PROBLEM DETAILS: Each line from the one containing "blue tile A2 level 1 -> blue tile H6 level 1" to the end of the entries below must be restated exactly, and no other line should appear.

EXCERPTED RECORDS:
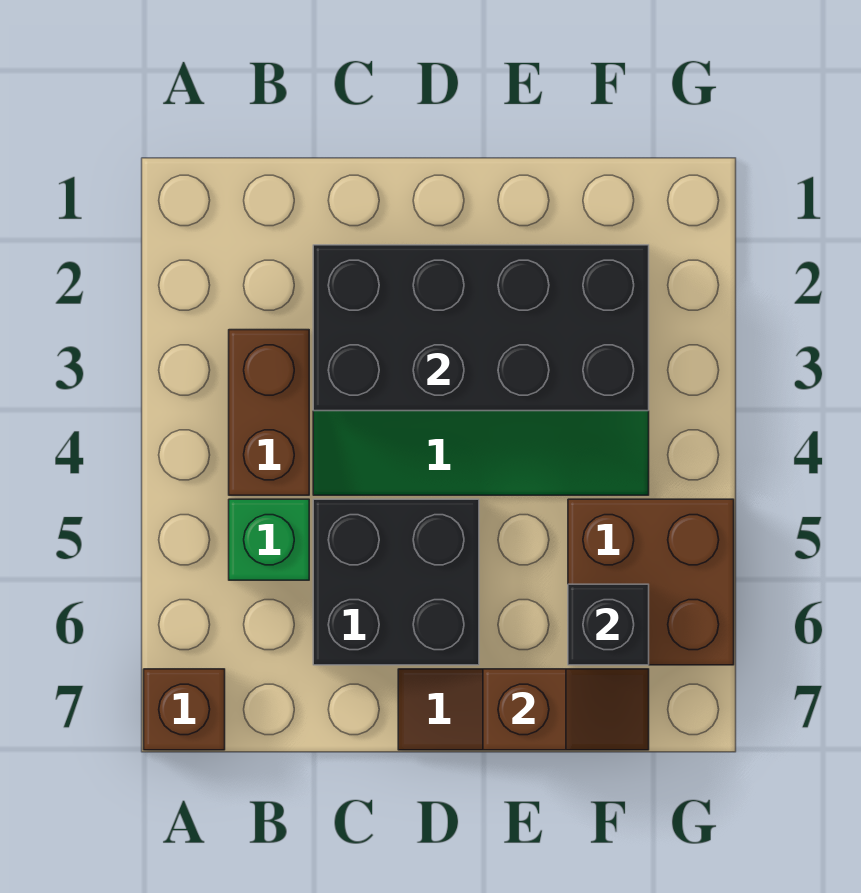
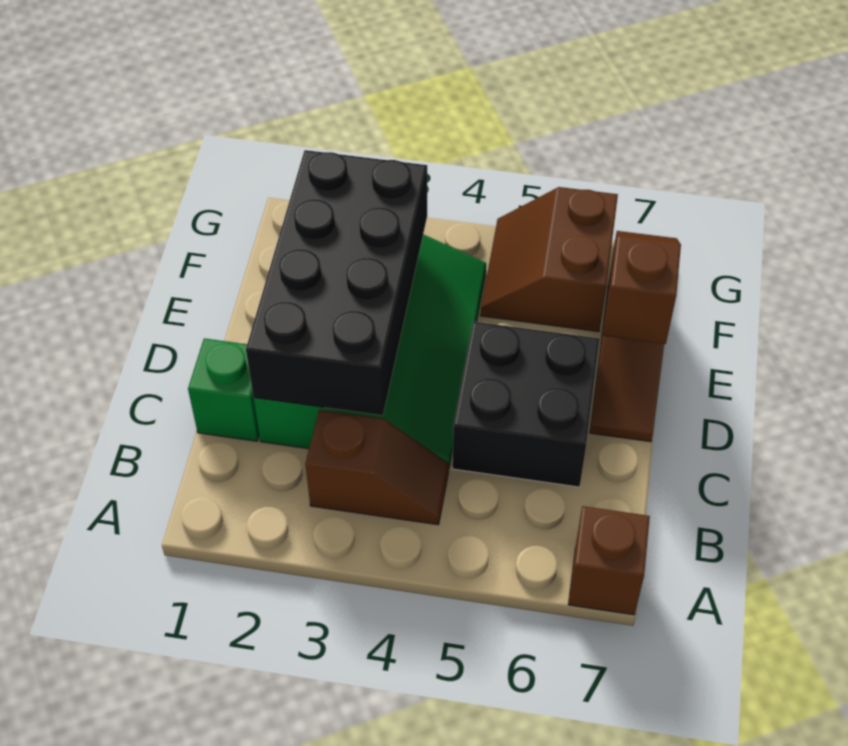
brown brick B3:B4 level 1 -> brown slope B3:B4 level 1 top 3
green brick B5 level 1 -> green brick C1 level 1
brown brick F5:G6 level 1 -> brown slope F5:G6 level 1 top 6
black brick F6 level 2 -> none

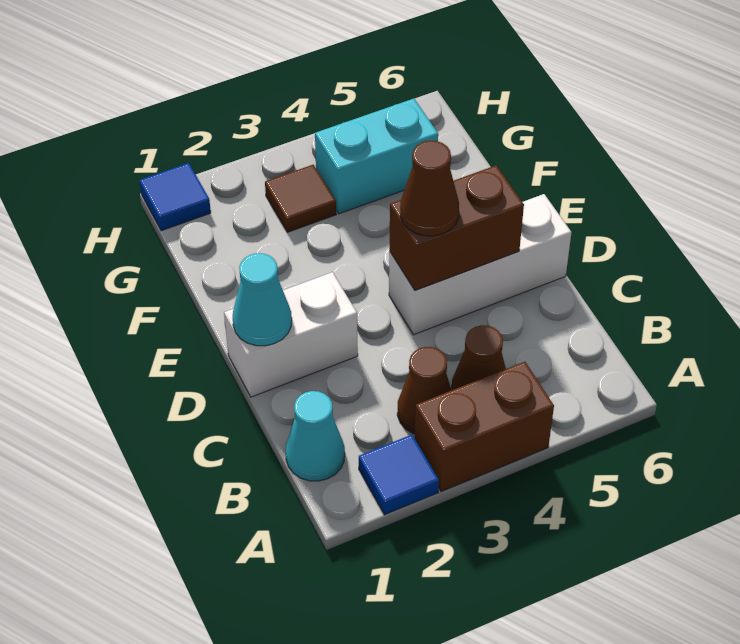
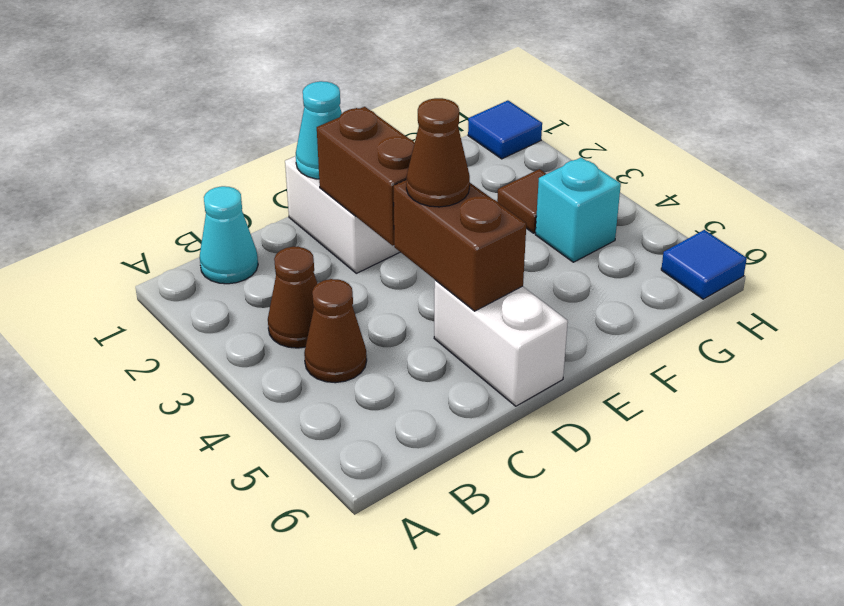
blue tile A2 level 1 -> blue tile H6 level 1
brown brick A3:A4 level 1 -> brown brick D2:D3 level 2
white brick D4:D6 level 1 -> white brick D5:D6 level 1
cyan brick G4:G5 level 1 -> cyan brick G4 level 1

REPLY TO THE EXERCISE:
blue tile A2 level 1 -> blue tile H6 level 1
brown brick A3:A4 level 1 -> brown brick D2:D3 level 2
white brick D4:D6 level 1 -> white brick D5:D6 level 1
cyan brick G4:G5 level 1 -> cyan brick G4 level 1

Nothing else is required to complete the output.